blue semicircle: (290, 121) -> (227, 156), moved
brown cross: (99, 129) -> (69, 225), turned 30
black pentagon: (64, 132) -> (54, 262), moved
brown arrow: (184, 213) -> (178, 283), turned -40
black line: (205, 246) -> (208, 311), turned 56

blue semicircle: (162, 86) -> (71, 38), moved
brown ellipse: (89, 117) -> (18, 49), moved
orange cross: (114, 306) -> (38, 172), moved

---

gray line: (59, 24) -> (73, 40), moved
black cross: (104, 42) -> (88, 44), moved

■ EXERCISE DIRECTIONS:
Could you restate word for word the lines above, from the one that contains "brown cross: (99, 129)" through the one that contains "orange cross: (114, 306) -> (38, 172), moved", and no others?

■ EXERCISE RESPONSE:
brown cross: (99, 129) -> (69, 225), turned 30
black pentagon: (64, 132) -> (54, 262), moved
brown arrow: (184, 213) -> (178, 283), turned -40
black line: (205, 246) -> (208, 311), turned 56

blue semicircle: (162, 86) -> (71, 38), moved
brown ellipse: (89, 117) -> (18, 49), moved
orange cross: (114, 306) -> (38, 172), moved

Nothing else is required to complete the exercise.